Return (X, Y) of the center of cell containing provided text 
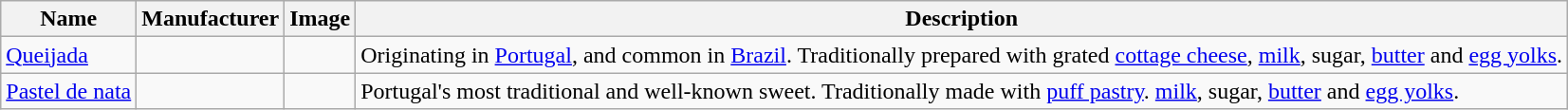
Image (321, 19)
Originating in Portugal, and common in Brazil. Traditionally prepared with grated cottage cheese, milk, sugar, butter and egg yolks. (962, 55)
Pastel de nata (68, 91)
Queijada (68, 55)
Manufacturer (211, 19)
Description (962, 19)
Name (68, 19)
Portugal's most traditional and well-known sweet. Traditionally made with puff pastry. milk, sugar, butter and egg yolks. (962, 91)
Return the (x, y) coordinate for the center point of the cell that contains the specified text.  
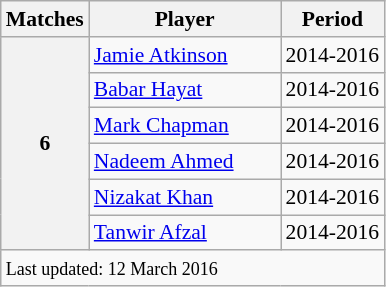
Jamie Atkinson (185, 55)
Mark Chapman (185, 126)
Matches (45, 19)
6 (45, 144)
Period (333, 19)
Tanwir Afzal (185, 233)
Nadeem Ahmed (185, 162)
Nizakat Khan (185, 197)
Player (185, 19)
Last updated: 12 March 2016 (192, 269)
Babar Hayat (185, 90)
Detect which cell encompasses the target text, then output its [x, y] center coordinate. 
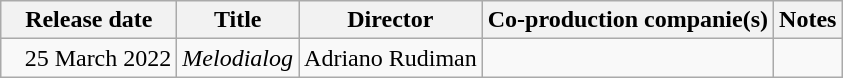
25 March 2022 [89, 58]
Co-production companie(s) [628, 20]
Title [238, 20]
Notes [808, 20]
Adriano Rudiman [391, 58]
Melodialog [238, 58]
Director [391, 20]
Release date [89, 20]
Output the (X, Y) coordinate of the center of the cell containing the given text.  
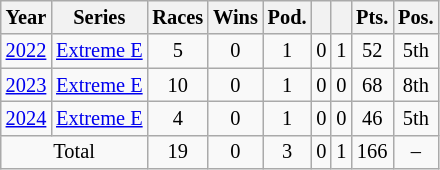
Pts. (372, 17)
5 (178, 51)
Total (74, 152)
19 (178, 152)
Wins (236, 17)
Pod. (288, 17)
52 (372, 51)
4 (178, 118)
166 (372, 152)
– (416, 152)
Races (178, 17)
2022 (26, 51)
68 (372, 85)
Year (26, 17)
10 (178, 85)
2023 (26, 85)
3 (288, 152)
Series (99, 17)
8th (416, 85)
2024 (26, 118)
Pos. (416, 17)
46 (372, 118)
Capture the cell that displays the provided text and extract its (x, y) central coordinate. 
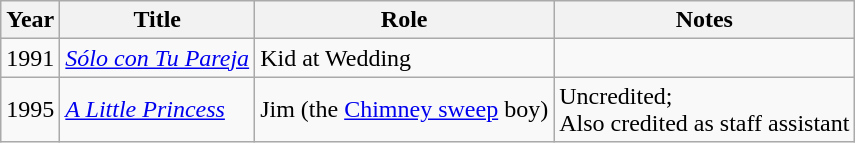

=-=-=-=-=

Goal: List each line of the records above that contains the word "Traditionally". Case counts.

Solution below:
Originating in Portugal, and common in Brazil. Traditionally prepared with grated cottage cheese, milk, sugar, butter and egg yolks. (962, 55)
Portugal's most traditional and well-known sweet. Traditionally made with puff pastry. milk, sugar, butter and egg yolks. (962, 91)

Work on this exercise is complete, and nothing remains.